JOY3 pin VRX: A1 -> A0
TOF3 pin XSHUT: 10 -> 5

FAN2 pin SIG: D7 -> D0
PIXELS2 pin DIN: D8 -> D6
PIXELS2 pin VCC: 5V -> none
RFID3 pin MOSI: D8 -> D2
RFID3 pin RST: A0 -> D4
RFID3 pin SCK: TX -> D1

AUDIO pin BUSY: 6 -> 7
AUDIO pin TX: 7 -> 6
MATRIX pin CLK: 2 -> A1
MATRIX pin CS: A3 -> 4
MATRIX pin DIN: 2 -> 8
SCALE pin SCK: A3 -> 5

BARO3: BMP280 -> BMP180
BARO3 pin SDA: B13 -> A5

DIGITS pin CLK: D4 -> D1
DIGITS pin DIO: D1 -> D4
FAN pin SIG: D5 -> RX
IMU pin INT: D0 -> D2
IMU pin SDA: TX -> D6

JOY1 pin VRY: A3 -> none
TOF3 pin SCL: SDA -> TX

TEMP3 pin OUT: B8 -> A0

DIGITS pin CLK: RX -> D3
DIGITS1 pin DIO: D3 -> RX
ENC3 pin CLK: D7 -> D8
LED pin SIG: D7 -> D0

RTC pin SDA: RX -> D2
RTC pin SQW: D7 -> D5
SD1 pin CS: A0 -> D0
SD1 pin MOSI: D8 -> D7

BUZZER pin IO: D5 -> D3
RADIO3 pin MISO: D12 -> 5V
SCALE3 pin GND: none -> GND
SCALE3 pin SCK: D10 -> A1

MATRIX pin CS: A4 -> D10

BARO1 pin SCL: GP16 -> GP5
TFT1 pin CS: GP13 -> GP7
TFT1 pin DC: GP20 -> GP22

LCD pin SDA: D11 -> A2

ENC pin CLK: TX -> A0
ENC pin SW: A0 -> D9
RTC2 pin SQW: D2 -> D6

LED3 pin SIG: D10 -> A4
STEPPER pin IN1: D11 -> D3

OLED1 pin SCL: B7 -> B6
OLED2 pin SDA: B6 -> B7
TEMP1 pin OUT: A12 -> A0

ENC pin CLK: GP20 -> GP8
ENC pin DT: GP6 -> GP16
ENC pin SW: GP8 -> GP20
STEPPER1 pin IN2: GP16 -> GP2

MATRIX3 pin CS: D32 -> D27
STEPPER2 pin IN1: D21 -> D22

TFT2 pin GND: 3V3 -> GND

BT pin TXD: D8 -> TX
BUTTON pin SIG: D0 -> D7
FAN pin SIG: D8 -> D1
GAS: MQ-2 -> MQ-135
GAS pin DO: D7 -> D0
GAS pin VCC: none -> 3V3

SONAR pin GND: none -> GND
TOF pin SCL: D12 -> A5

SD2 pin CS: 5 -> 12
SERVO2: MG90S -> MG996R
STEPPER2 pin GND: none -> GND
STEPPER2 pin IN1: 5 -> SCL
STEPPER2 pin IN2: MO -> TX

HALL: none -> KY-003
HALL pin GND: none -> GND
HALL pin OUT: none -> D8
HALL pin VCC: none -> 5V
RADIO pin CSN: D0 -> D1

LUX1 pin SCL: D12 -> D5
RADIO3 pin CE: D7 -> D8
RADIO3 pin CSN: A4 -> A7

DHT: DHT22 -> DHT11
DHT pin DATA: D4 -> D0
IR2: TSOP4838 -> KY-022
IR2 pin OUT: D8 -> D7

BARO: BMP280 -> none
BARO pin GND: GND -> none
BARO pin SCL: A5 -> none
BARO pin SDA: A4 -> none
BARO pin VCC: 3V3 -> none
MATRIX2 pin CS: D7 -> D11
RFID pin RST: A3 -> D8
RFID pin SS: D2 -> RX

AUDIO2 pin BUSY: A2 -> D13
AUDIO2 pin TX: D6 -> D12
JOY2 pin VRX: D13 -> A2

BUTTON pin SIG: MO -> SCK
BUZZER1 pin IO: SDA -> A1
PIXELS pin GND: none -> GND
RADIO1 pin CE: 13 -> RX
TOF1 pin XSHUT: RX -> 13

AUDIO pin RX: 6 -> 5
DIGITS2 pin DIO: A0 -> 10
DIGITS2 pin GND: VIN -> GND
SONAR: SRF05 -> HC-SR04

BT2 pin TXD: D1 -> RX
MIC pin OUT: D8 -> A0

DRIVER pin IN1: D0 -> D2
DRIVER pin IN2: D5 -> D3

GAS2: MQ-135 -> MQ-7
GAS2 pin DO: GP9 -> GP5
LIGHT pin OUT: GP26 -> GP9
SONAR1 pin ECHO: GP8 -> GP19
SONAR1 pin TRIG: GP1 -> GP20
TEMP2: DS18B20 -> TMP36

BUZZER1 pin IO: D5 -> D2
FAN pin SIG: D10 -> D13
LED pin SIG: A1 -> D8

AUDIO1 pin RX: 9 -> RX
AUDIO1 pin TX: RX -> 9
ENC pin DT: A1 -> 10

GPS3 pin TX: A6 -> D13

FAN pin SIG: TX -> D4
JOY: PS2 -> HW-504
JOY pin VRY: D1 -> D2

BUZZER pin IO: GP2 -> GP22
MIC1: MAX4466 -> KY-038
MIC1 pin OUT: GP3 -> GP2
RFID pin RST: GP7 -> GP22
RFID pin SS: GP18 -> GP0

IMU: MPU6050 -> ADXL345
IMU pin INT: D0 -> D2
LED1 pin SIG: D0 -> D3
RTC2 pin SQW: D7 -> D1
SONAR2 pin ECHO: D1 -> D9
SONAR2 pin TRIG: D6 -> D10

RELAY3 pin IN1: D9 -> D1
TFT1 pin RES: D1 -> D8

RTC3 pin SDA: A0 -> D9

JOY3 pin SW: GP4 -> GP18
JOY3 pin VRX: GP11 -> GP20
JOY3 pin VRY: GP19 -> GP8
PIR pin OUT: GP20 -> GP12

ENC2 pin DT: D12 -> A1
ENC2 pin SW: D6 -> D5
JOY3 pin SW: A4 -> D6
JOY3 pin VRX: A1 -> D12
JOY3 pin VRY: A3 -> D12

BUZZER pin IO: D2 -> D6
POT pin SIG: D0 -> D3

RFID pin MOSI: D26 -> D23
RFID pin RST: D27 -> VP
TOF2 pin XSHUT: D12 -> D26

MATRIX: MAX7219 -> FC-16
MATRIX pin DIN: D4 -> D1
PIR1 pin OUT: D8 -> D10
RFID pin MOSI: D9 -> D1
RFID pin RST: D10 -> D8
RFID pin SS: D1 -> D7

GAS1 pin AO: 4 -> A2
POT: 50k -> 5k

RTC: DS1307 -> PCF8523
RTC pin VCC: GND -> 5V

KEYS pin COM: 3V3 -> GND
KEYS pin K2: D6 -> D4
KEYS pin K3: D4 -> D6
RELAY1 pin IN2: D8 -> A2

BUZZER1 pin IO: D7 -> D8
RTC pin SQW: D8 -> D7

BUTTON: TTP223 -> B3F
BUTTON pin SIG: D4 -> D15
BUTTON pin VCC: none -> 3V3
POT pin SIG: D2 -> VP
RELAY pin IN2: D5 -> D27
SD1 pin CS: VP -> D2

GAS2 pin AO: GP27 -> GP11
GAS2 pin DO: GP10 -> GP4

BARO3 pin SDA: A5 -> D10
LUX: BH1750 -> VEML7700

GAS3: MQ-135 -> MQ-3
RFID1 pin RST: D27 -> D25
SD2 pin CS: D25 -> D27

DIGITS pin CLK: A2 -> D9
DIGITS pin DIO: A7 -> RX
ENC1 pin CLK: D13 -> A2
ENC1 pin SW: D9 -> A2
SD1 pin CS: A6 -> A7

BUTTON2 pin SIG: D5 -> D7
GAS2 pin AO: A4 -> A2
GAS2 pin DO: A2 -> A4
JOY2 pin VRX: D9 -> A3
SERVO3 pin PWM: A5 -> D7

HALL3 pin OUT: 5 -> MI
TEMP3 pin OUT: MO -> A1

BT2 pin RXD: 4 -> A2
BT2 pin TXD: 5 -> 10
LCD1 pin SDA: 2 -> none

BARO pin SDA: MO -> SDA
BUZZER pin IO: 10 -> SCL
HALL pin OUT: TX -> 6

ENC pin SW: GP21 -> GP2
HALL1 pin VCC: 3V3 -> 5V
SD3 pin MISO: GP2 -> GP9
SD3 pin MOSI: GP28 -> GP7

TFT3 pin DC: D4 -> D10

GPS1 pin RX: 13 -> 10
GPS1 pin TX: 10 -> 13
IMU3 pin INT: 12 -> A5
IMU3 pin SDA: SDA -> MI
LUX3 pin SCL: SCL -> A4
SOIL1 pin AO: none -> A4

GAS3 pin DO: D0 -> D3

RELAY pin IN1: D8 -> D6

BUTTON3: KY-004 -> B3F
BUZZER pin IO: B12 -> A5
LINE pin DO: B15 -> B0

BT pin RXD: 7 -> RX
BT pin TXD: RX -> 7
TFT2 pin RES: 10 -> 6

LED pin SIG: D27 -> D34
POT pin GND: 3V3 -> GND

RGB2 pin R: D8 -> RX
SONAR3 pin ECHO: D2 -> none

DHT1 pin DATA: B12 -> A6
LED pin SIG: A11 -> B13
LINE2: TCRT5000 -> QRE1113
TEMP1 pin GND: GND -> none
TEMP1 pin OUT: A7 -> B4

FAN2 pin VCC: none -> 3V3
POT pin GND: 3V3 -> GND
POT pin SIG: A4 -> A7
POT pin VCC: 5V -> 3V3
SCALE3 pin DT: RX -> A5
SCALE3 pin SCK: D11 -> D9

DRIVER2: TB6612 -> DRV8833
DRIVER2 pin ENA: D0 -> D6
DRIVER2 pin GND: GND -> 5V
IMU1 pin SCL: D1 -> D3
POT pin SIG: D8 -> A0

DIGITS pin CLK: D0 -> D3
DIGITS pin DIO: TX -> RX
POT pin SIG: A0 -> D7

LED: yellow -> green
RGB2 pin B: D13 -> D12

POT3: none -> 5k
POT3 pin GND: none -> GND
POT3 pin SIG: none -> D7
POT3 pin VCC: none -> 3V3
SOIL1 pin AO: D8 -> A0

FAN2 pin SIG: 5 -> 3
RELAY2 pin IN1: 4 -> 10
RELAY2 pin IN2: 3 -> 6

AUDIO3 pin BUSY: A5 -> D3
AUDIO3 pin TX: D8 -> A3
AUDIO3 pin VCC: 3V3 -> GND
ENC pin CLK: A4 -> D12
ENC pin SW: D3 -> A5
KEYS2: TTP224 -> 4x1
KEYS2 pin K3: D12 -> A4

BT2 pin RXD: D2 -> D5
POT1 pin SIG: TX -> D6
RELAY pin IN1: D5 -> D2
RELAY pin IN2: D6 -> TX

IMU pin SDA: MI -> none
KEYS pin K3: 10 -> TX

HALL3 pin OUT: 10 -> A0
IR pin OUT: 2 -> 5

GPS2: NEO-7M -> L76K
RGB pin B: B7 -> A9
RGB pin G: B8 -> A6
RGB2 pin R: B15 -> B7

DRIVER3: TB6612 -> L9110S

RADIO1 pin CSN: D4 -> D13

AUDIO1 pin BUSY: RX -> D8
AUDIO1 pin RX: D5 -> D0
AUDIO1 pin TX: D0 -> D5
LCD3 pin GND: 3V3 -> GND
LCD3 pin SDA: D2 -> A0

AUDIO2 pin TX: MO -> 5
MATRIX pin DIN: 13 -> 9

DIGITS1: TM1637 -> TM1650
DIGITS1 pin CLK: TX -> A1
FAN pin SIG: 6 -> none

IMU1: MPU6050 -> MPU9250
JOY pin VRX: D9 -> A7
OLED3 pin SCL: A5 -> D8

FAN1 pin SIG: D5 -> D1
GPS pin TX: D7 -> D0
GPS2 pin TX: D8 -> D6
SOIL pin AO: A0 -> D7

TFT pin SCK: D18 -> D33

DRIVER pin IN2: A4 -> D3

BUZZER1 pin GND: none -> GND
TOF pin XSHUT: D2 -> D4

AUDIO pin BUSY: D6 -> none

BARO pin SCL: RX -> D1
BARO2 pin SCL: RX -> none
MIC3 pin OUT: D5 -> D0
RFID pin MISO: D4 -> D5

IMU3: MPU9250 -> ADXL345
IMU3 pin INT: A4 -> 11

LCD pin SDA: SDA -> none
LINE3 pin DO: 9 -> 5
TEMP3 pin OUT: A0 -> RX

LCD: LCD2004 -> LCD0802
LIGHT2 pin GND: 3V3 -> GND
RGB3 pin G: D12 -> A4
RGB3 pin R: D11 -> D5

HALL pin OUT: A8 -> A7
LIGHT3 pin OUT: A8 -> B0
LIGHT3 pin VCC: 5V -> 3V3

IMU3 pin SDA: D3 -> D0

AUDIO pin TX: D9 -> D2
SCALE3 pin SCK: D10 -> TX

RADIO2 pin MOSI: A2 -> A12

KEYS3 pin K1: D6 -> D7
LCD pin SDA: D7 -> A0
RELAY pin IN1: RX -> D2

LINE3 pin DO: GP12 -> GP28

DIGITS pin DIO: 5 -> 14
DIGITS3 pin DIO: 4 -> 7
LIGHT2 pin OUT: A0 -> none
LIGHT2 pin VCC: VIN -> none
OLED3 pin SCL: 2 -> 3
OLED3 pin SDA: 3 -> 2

◇ ◇ ◇ ◇ ◇ ◇ ◇

In the records above, the line with "TOF3 pin XSHUT: 10 -> 5" marks the start and the line with "BARO3: BMP280 -> BMP180" marks the end; copy that stretch exactly, both lines included, and nothing else.

■ Answer to this task:
TOF3 pin XSHUT: 10 -> 5

FAN2 pin SIG: D7 -> D0
PIXELS2 pin DIN: D8 -> D6
PIXELS2 pin VCC: 5V -> none
RFID3 pin MOSI: D8 -> D2
RFID3 pin RST: A0 -> D4
RFID3 pin SCK: TX -> D1

AUDIO pin BUSY: 6 -> 7
AUDIO pin TX: 7 -> 6
MATRIX pin CLK: 2 -> A1
MATRIX pin CS: A3 -> 4
MATRIX pin DIN: 2 -> 8
SCALE pin SCK: A3 -> 5

BARO3: BMP280 -> BMP180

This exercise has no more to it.